» ACTIVITY
An exact copy, beginning at the line containing "donut (no. 2 from left)" and ending at the final line of the records that follow, is the answer; it has no pictures and no other text.

(Data items)
*** Block opens ***

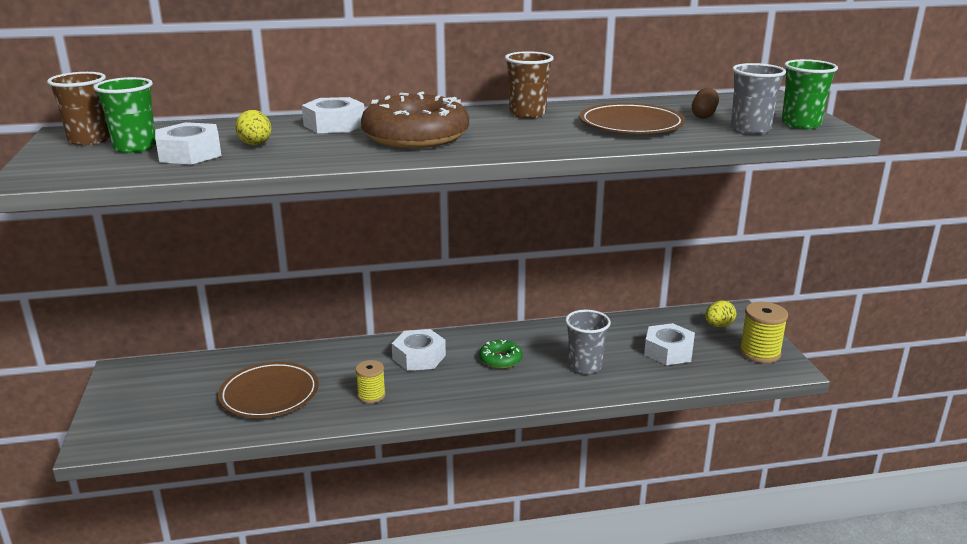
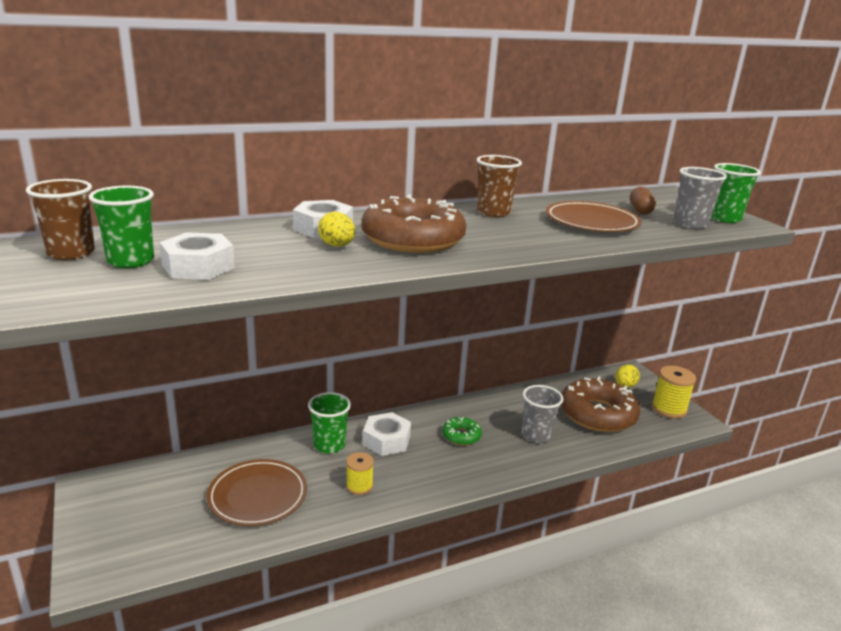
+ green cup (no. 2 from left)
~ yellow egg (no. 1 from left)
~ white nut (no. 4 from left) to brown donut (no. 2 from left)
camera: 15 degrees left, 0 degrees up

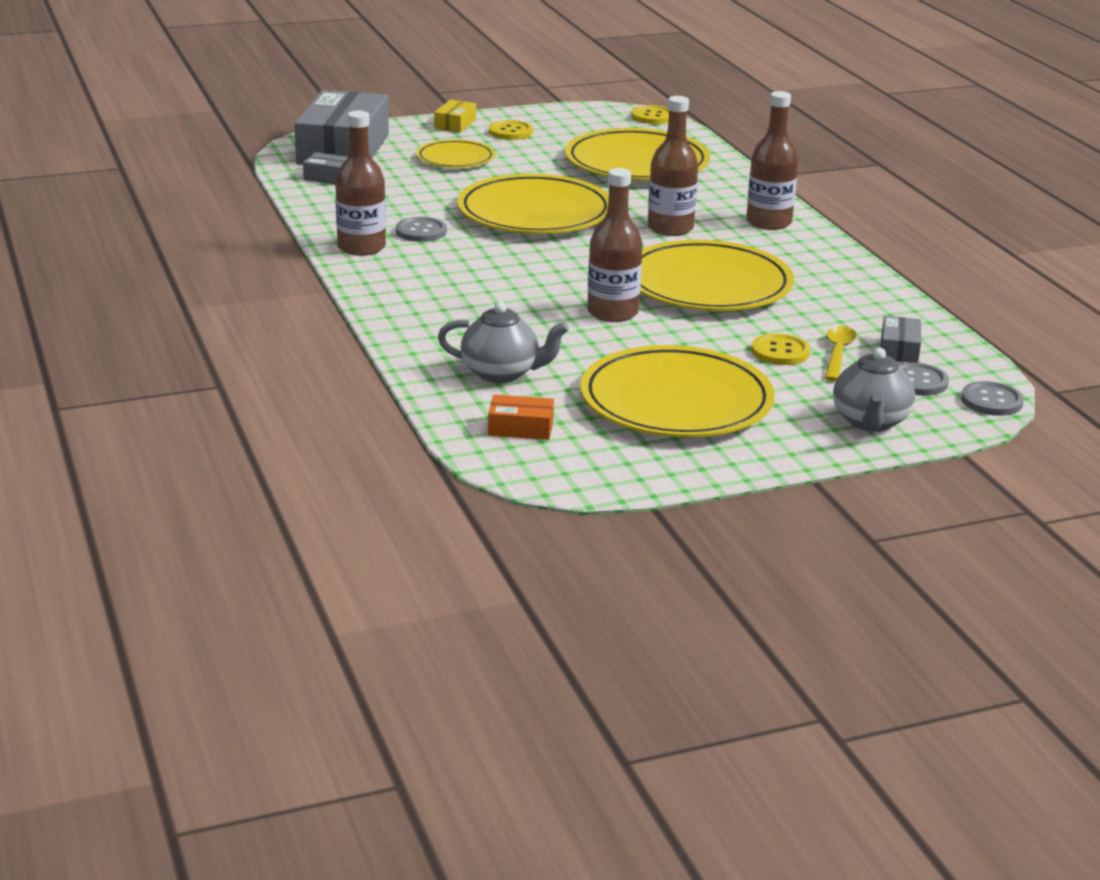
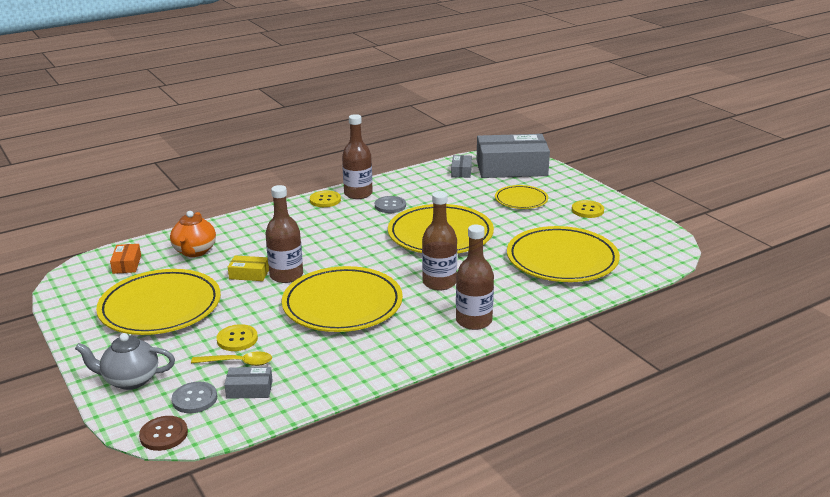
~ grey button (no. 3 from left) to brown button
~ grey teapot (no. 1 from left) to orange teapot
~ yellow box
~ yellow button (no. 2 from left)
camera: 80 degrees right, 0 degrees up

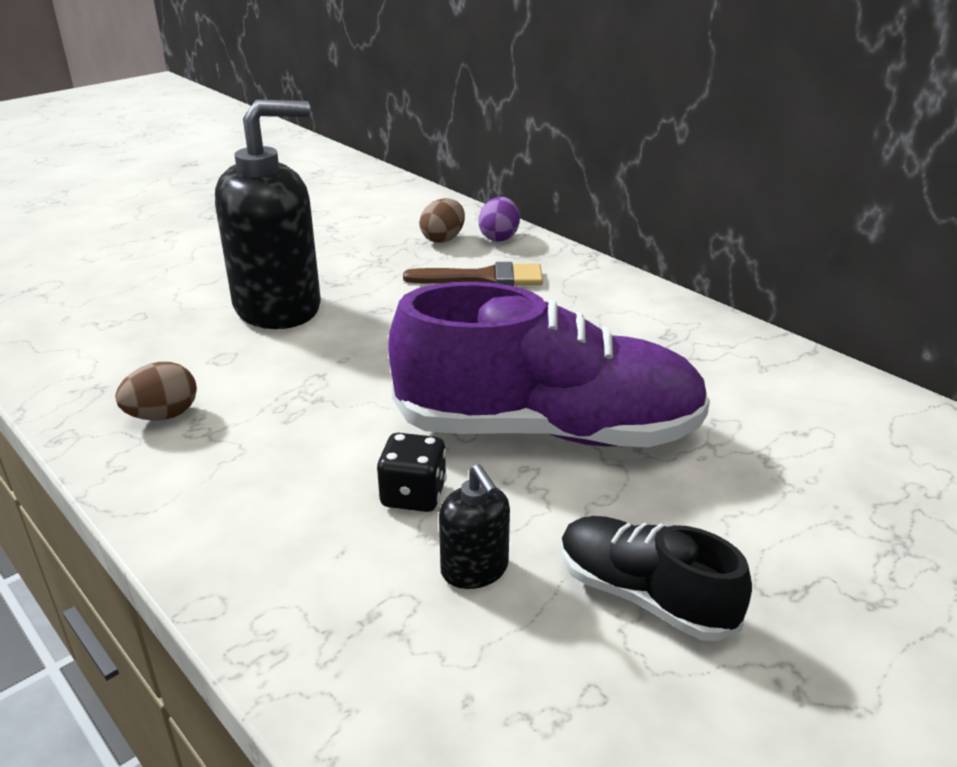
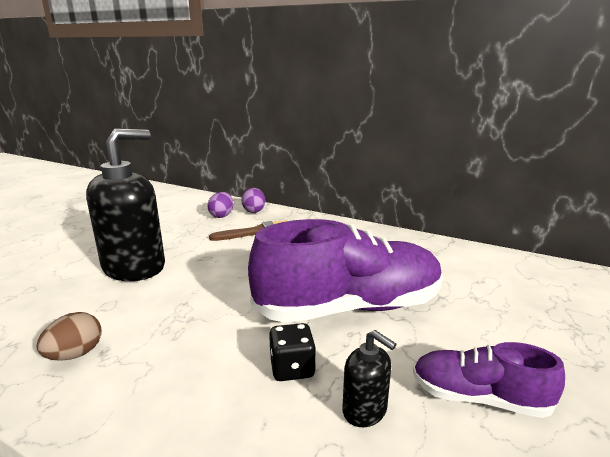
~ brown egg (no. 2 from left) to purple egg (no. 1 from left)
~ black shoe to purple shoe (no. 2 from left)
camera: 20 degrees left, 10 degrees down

*** Block closes ***

» EXERCISE RESULT
~ white nut (no. 4 from left) to brown donut (no. 2 from left)
camera: 15 degrees left, 0 degrees up

~ grey button (no. 3 from left) to brown button
~ grey teapot (no. 1 from left) to orange teapot
~ yellow box
~ yellow button (no. 2 from left)
camera: 80 degrees right, 0 degrees up

~ brown egg (no. 2 from left) to purple egg (no. 1 from left)
~ black shoe to purple shoe (no. 2 from left)
camera: 20 degrees left, 10 degrees down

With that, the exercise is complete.